#### Brief:
Can you set out the rows as a numbered list, starting with the row that contains "brown hexagon at (350, 374): moved 4 px down" and going on through the row that contains "green triangle at", both included and with blank lines left out?

#### Record list:
========================================

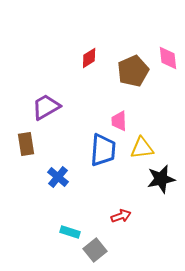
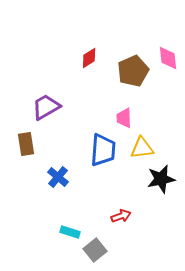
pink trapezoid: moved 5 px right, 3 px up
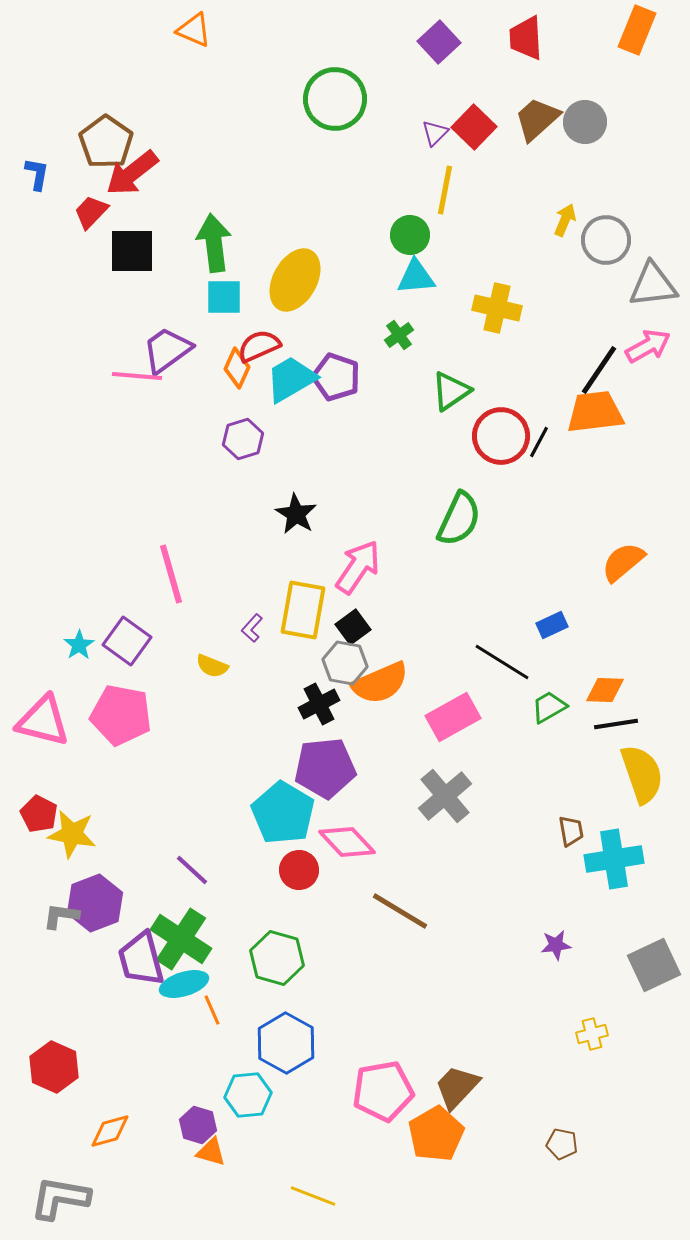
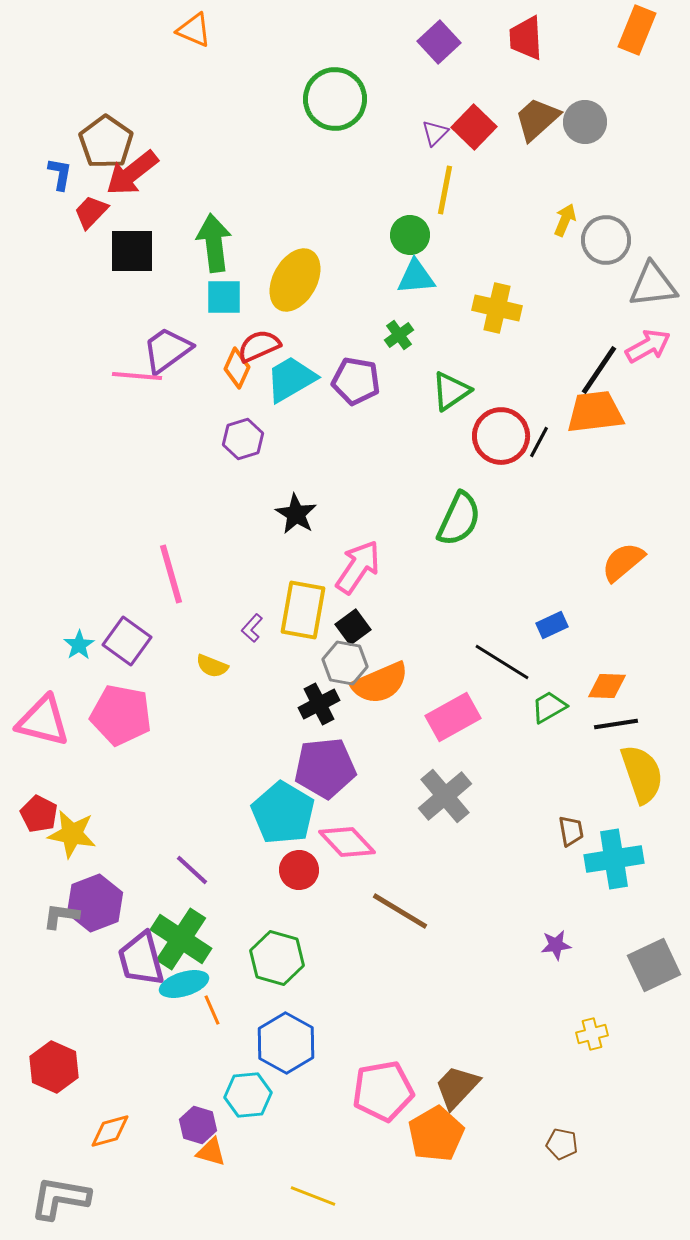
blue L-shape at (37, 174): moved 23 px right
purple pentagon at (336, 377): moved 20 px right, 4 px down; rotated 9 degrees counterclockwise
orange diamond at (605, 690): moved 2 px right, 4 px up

========================================

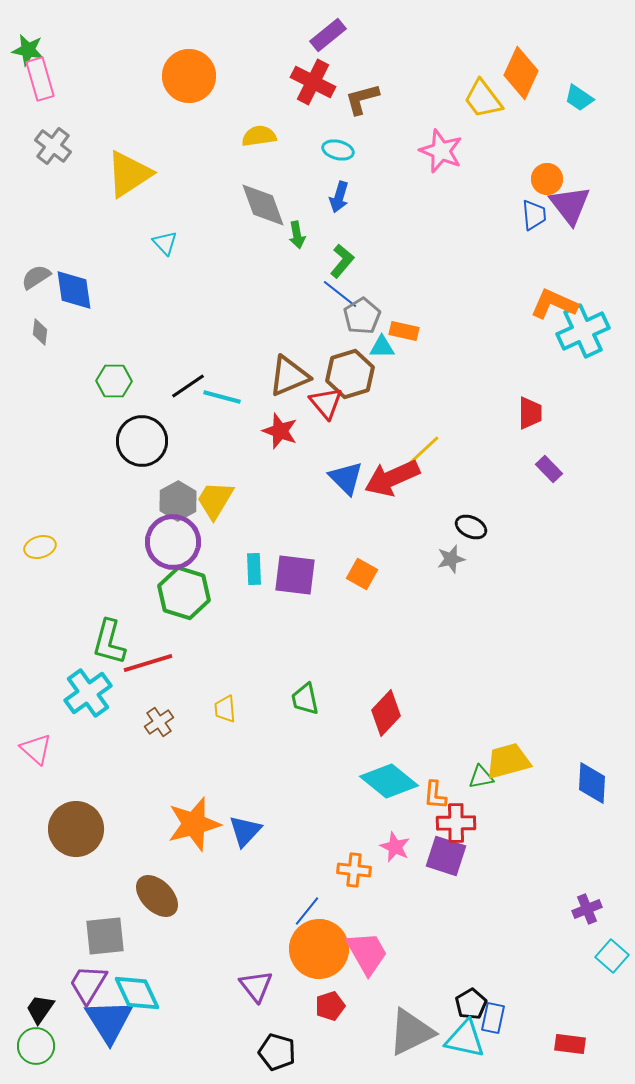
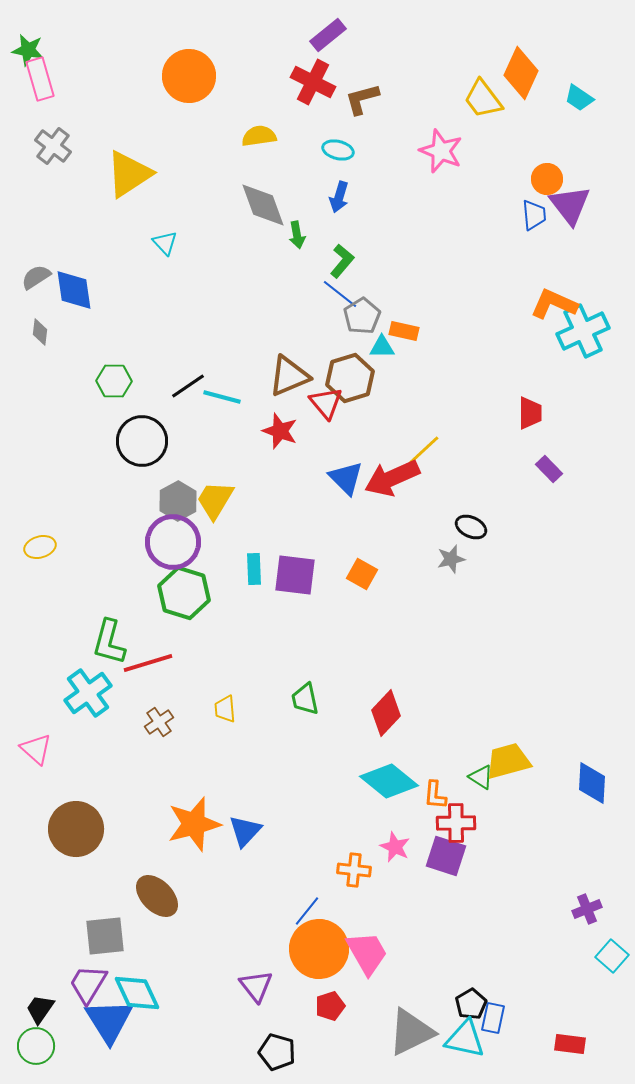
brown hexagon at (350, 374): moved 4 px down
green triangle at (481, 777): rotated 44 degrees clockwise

========================================

#### Written response:
1. brown hexagon at (350, 374): moved 4 px down
2. green triangle at (481, 777): rotated 44 degrees clockwise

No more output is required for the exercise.